» WHAT IS BEING ASKED
Please transcribe, word for word, only the lines from the one containing "duck (no. 2" through the last line of the records below, both included, and leave out every picture.

» WORKING DATA

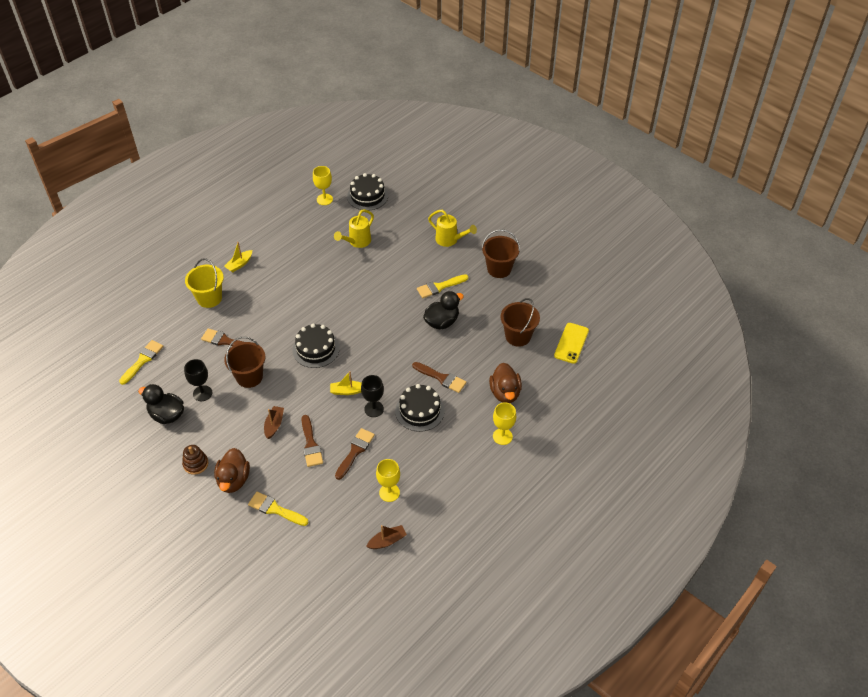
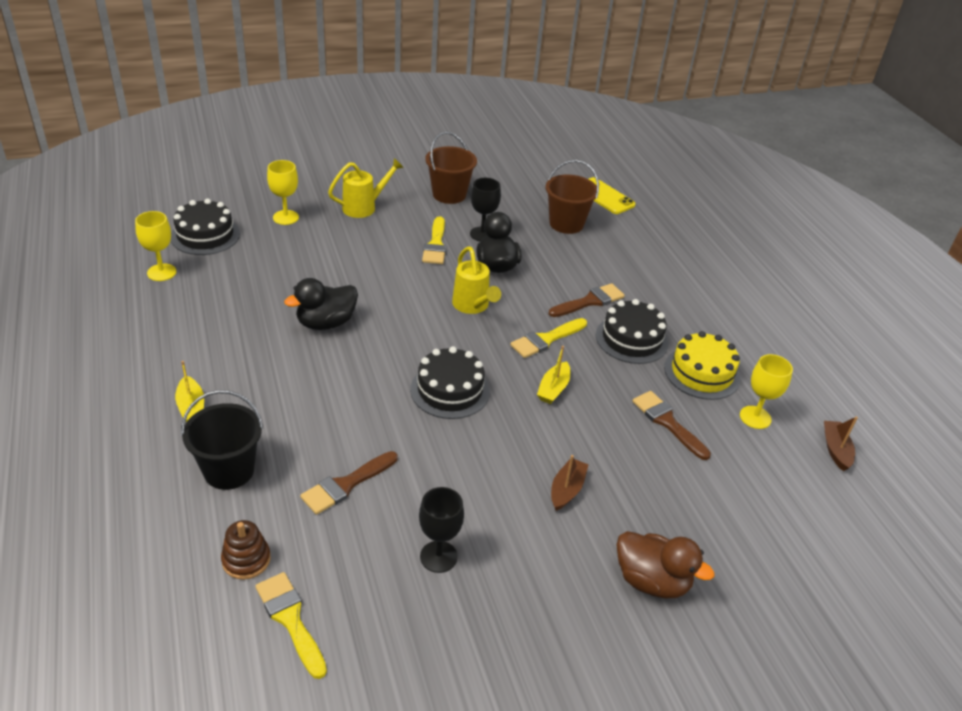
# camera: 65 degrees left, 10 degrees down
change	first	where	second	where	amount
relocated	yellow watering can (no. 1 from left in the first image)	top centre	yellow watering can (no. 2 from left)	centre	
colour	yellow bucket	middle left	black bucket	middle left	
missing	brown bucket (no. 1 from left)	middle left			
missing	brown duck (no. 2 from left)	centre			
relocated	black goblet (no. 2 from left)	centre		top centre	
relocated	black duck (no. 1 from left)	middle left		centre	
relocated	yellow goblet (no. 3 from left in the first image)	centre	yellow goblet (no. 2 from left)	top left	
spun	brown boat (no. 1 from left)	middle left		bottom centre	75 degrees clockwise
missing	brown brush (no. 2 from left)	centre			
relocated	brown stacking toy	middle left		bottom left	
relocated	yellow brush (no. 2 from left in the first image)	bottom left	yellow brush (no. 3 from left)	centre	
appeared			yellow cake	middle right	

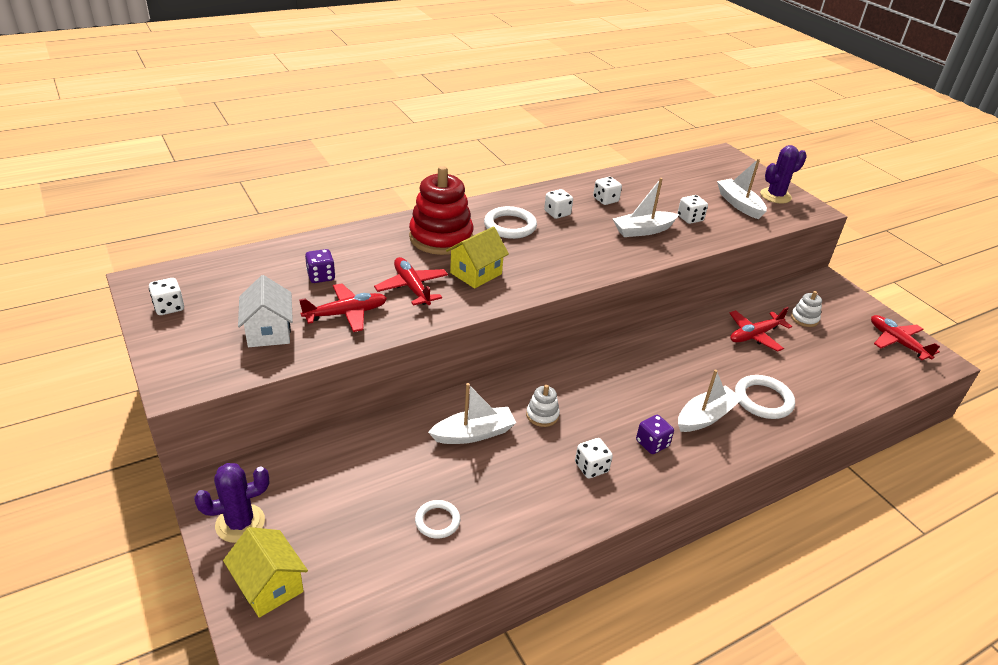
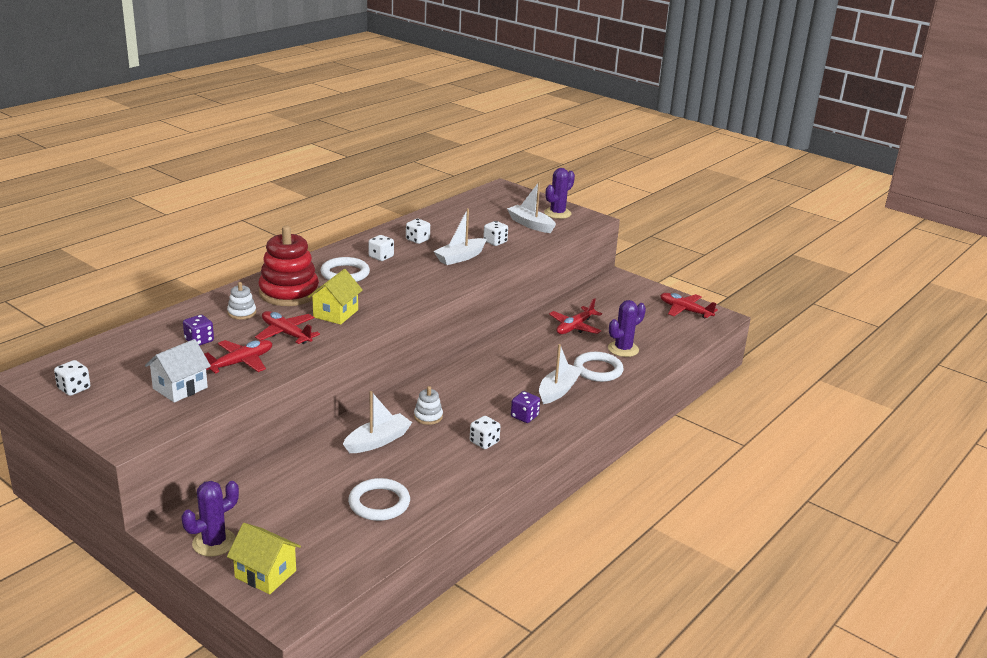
# camera: 20 degrees left, 10 degrees down
change	first	where	second	where	amount
spun	white house	middle left		middle left	75 degrees clockwise
relocated	white stacking toy (no. 2 from left in the first image)	middle right	white stacking toy (no. 1 from left)	middle left	
size	white ring (no. 1 from left in the first image)	bottom centre	white ring (no. 2 from left)	bottom centre	x1.59
appeared			purple cactus (no. 3 from left)	centre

» SOLUTION
missing	brown duck (no. 2 from left)	centre			
relocated	black goblet (no. 2 from left)	centre		top centre	
relocated	black duck (no. 1 from left)	middle left		centre	
relocated	yellow goblet (no. 3 from left in the first image)	centre	yellow goblet (no. 2 from left)	top left	
spun	brown boat (no. 1 from left)	middle left		bottom centre	75 degrees clockwise
missing	brown brush (no. 2 from left)	centre			
relocated	brown stacking toy	middle left		bottom left	
relocated	yellow brush (no. 2 from left in the first image)	bottom left	yellow brush (no. 3 from left)	centre	
appeared			yellow cake	middle right	

# camera: 20 degrees left, 10 degrees down
change	first	where	second	where	amount
spun	white house	middle left		middle left	75 degrees clockwise
relocated	white stacking toy (no. 2 from left in the first image)	middle right	white stacking toy (no. 1 from left)	middle left	
size	white ring (no. 1 from left in the first image)	bottom centre	white ring (no. 2 from left)	bottom centre	x1.59
appeared			purple cactus (no. 3 from left)	centre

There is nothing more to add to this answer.